Activity → The listing below contains a span that opens with the line containing "Terminal - report: [388,248,873,476]" and closes with the line containing "Borrex Drive: [6,728,397,921]". Return that span exactly.

Records to use →
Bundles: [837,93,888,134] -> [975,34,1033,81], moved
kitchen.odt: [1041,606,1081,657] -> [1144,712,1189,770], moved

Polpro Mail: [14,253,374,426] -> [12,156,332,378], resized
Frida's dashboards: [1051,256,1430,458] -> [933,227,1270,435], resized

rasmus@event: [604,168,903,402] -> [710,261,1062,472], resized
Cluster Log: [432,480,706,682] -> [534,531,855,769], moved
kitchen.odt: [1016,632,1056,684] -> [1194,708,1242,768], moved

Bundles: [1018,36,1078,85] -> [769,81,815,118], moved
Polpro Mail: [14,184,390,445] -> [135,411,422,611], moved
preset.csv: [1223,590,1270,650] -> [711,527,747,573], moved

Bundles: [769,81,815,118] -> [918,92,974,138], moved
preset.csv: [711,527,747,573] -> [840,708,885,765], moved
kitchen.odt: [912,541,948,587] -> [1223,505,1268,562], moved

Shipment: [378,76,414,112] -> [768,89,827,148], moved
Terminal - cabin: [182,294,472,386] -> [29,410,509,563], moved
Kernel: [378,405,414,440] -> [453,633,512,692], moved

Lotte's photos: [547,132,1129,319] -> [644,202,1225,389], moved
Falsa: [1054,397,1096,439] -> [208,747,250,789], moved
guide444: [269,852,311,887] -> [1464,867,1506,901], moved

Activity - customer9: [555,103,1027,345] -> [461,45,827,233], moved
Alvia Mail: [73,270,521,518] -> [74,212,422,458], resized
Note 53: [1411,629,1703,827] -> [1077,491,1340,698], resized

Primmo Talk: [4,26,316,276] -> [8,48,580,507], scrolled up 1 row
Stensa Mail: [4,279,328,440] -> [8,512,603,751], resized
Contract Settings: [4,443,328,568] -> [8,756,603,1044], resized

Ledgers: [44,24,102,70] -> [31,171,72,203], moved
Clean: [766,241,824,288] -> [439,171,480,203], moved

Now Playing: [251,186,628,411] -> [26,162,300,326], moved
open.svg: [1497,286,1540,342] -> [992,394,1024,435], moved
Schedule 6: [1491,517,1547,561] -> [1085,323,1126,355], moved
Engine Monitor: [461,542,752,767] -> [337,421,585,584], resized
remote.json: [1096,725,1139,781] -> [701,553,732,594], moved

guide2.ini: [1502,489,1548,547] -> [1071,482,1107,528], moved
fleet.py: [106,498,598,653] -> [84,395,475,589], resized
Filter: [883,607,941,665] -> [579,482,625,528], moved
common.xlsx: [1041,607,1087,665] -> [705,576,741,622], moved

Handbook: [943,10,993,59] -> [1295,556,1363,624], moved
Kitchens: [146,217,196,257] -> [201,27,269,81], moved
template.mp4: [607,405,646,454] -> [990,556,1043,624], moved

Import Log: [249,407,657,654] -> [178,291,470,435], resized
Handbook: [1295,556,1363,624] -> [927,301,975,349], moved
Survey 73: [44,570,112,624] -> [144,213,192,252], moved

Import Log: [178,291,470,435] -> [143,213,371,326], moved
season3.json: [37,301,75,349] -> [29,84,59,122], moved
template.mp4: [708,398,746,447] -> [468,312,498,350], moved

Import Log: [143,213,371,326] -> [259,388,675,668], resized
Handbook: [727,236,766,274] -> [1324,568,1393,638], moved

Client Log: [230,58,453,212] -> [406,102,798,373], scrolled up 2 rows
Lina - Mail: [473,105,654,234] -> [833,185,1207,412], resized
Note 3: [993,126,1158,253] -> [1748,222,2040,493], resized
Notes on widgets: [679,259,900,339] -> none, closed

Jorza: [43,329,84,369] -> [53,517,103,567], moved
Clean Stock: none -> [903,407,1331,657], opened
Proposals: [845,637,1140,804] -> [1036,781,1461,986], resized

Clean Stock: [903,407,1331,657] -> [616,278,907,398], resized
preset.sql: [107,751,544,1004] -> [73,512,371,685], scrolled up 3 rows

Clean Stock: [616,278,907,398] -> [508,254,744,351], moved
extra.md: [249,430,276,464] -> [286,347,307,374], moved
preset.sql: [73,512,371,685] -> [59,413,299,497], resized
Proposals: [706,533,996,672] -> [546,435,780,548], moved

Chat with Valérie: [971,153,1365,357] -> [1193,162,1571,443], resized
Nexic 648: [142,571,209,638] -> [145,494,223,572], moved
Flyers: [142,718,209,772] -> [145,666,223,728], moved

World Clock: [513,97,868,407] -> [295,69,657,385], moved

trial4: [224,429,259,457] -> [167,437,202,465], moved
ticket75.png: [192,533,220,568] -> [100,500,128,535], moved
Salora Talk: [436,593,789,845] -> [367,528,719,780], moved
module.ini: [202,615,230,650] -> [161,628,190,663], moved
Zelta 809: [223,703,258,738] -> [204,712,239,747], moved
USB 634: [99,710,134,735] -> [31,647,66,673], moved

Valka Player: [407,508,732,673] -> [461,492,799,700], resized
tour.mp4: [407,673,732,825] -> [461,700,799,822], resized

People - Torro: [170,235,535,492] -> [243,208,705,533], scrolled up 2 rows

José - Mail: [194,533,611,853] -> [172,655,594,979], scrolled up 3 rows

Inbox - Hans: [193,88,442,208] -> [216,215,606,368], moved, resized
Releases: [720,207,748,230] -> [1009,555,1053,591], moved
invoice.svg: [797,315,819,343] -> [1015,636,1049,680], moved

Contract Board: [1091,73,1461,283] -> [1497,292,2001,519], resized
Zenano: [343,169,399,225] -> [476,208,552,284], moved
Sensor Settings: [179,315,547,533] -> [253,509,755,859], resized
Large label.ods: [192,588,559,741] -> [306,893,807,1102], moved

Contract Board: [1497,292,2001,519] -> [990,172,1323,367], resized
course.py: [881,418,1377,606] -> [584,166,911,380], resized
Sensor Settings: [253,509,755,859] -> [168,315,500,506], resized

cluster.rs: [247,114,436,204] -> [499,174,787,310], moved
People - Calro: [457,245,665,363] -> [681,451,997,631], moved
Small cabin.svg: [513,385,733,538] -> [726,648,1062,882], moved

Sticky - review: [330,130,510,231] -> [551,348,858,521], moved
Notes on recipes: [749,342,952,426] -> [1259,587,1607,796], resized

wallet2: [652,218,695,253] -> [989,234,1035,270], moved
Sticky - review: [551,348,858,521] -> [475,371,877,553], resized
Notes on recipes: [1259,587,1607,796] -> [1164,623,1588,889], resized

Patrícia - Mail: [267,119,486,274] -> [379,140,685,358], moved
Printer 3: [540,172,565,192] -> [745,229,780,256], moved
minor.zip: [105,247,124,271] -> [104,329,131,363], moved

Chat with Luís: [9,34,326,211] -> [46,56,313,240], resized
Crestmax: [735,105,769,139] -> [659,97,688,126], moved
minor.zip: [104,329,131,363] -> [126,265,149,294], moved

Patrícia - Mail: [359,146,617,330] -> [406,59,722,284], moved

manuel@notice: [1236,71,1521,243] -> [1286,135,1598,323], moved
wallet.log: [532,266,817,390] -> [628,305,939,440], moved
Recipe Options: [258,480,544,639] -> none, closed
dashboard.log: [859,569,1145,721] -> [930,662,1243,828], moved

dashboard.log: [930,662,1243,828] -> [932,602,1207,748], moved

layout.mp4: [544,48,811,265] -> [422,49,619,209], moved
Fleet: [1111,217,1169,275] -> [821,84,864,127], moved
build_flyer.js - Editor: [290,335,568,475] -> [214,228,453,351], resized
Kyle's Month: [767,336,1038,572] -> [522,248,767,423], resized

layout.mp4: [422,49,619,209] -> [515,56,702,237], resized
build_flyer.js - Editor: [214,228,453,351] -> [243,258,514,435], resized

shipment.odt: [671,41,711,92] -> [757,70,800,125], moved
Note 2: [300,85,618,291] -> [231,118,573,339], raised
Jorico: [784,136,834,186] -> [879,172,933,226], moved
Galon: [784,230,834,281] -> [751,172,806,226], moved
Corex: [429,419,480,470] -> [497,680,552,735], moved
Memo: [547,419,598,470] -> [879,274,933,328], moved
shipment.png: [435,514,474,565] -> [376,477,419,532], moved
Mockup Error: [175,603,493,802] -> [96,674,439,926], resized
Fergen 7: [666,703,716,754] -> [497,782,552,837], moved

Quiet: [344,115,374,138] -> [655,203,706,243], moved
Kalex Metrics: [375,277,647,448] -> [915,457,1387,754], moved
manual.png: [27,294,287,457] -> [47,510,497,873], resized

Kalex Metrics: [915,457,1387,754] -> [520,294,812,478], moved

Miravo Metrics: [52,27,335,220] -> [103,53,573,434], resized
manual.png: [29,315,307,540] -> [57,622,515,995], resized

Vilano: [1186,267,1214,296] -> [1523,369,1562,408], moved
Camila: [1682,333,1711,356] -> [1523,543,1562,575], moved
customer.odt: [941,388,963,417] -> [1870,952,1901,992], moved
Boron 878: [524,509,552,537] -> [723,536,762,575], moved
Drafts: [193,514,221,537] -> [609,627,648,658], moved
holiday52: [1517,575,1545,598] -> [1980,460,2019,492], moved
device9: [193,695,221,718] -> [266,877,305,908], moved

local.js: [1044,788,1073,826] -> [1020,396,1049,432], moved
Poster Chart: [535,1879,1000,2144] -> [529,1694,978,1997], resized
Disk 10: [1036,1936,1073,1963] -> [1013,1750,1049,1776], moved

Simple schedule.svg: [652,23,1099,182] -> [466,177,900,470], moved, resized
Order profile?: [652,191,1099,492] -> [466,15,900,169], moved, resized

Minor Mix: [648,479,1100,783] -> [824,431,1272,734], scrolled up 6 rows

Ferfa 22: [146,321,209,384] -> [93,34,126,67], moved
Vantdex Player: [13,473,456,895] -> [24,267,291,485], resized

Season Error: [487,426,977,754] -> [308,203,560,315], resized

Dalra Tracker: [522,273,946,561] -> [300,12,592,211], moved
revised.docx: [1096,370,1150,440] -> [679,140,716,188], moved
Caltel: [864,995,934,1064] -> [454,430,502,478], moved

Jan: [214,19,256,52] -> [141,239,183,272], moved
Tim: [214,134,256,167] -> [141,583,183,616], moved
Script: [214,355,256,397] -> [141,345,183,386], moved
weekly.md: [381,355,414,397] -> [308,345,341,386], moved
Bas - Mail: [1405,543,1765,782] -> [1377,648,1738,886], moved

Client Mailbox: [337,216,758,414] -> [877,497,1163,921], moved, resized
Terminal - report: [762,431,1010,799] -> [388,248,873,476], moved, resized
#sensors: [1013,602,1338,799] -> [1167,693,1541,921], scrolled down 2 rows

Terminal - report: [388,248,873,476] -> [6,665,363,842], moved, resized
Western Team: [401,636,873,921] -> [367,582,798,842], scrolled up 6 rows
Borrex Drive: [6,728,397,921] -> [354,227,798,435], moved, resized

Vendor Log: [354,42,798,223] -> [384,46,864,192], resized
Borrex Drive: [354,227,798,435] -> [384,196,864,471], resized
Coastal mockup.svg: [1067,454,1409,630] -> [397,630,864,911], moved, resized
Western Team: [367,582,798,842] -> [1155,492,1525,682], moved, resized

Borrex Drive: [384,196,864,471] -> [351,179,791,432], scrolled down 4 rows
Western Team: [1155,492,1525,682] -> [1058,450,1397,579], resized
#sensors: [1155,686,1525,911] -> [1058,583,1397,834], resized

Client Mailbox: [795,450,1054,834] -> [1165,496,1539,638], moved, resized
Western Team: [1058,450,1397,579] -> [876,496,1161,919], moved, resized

Answer space →
Terminal - report: [388,248,873,476] -> [6,665,363,842], moved, resized
Western Team: [401,636,873,921] -> [367,582,798,842], scrolled up 6 rows
Borrex Drive: [6,728,397,921] -> [354,227,798,435], moved, resized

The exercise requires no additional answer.